:: What is needed ::
If a line includes "pink", copy it out of the entries.

:: Listed entries ::
***

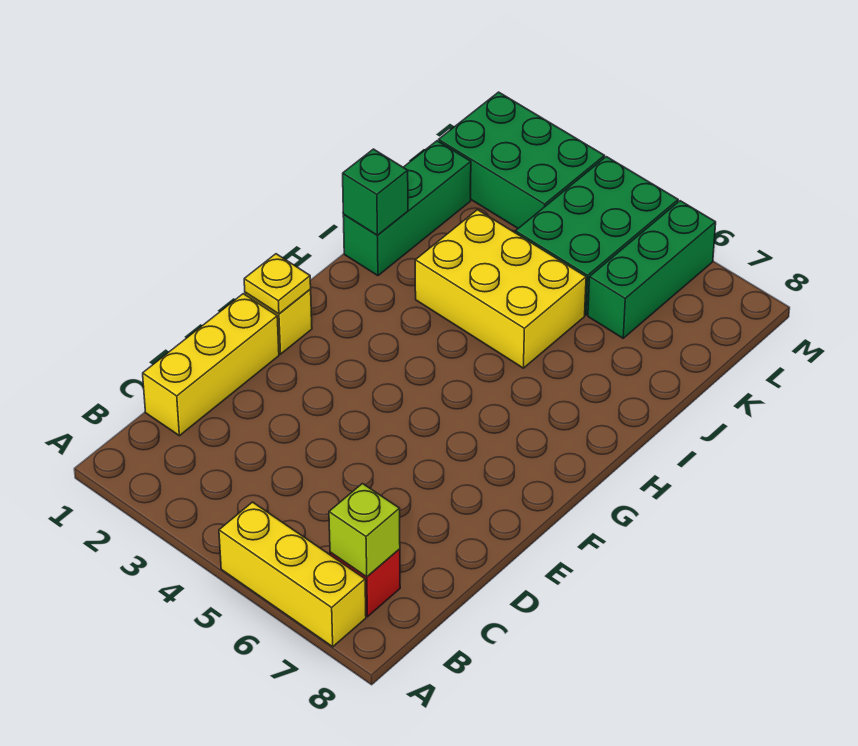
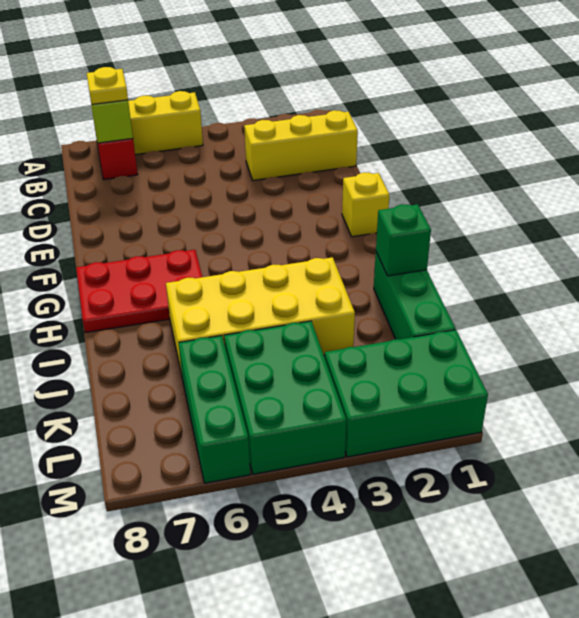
yellow brick C1:E1 level 1 -> yellow brick C1:C3 level 1
yellow plate F1 level 2 -> yellow plate B7 level 3
none -> red plate G6:H8 level 1
yellow brick I3:J5 level 1 -> yellow brick I3:J6 level 1

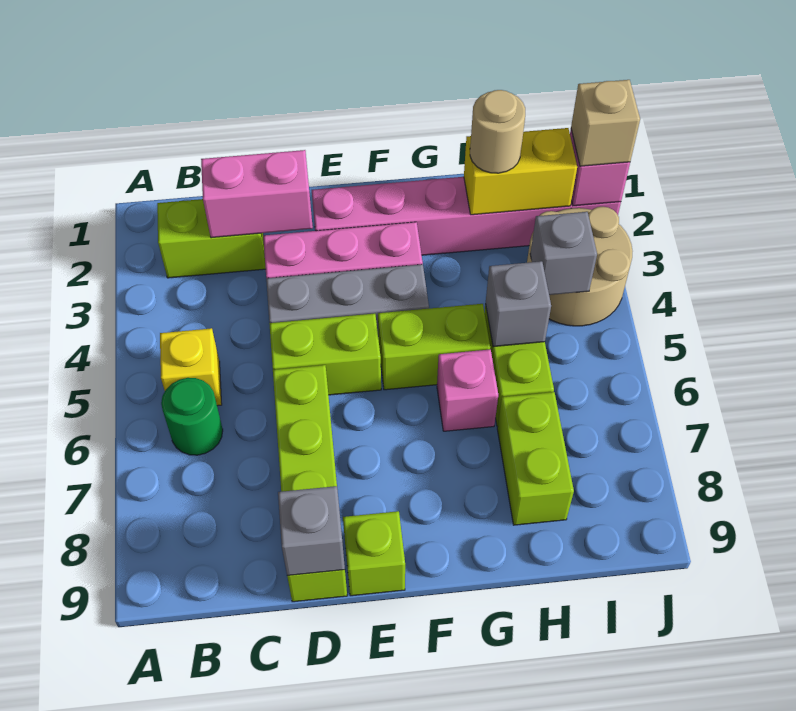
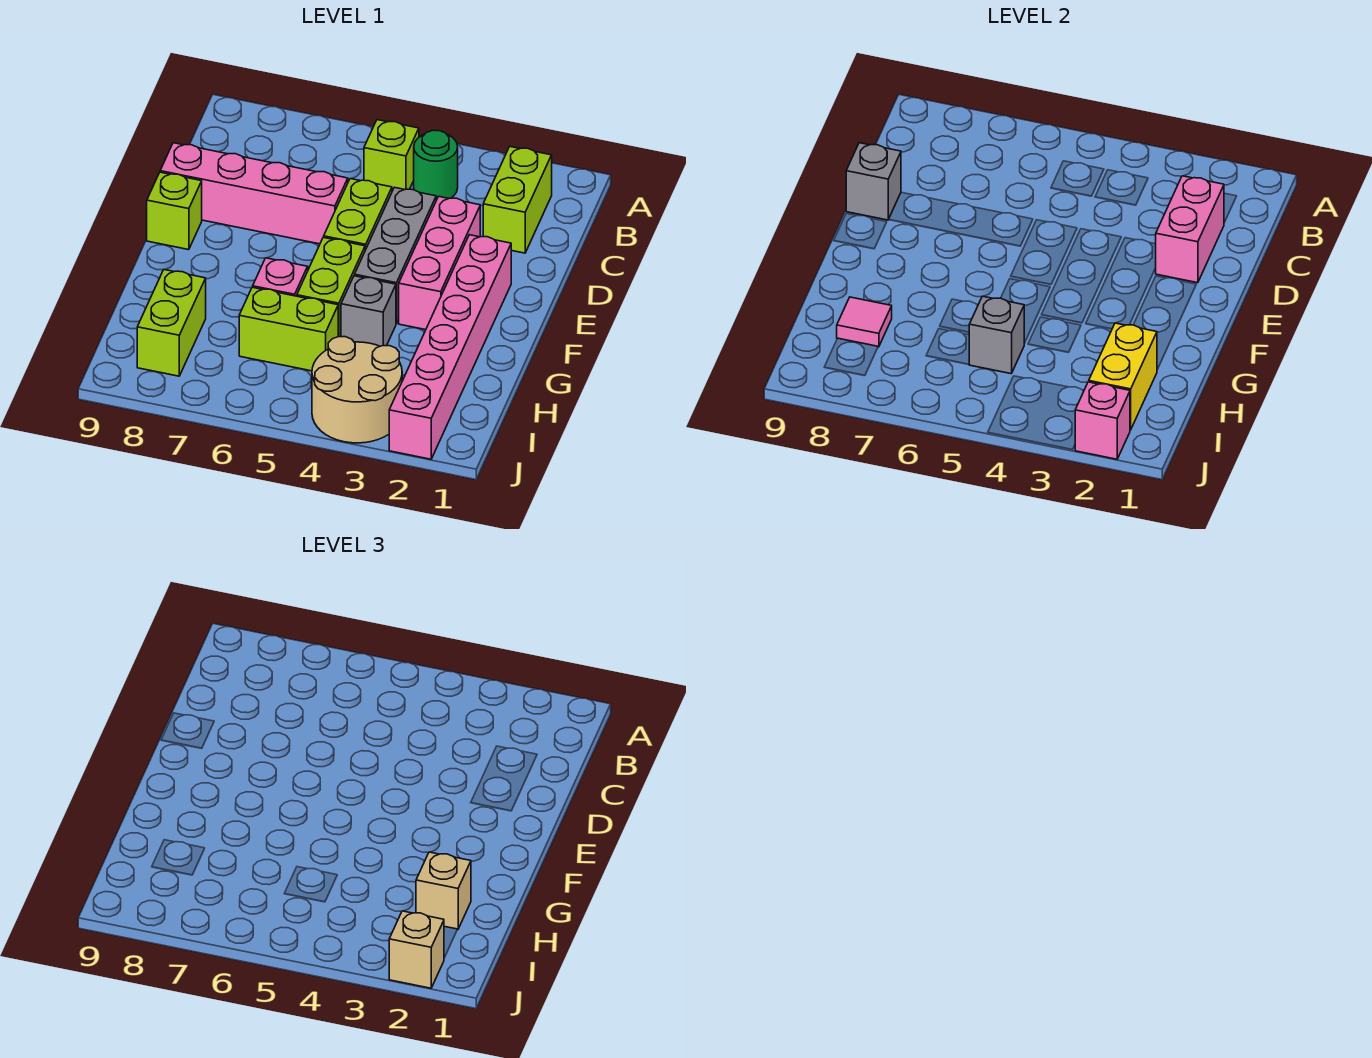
yellow brick B5 level 1 -> lime brick B5 level 1
green round brick B6 level 1 -> green round brick B4 level 1
lime brick D6:D9 level 1 -> pink brick D6:D9 level 1
tan round brick H2 level 3 -> tan brick H2 level 3
lime brick H7:H8 level 1 -> lime brick H8:I8 level 1
none -> pink tile H8 level 2
grey brick I4 level 2 -> grey brick G4 level 1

***

:: Answer ::
lime brick D6:D9 level 1 -> pink brick D6:D9 level 1
none -> pink tile H8 level 2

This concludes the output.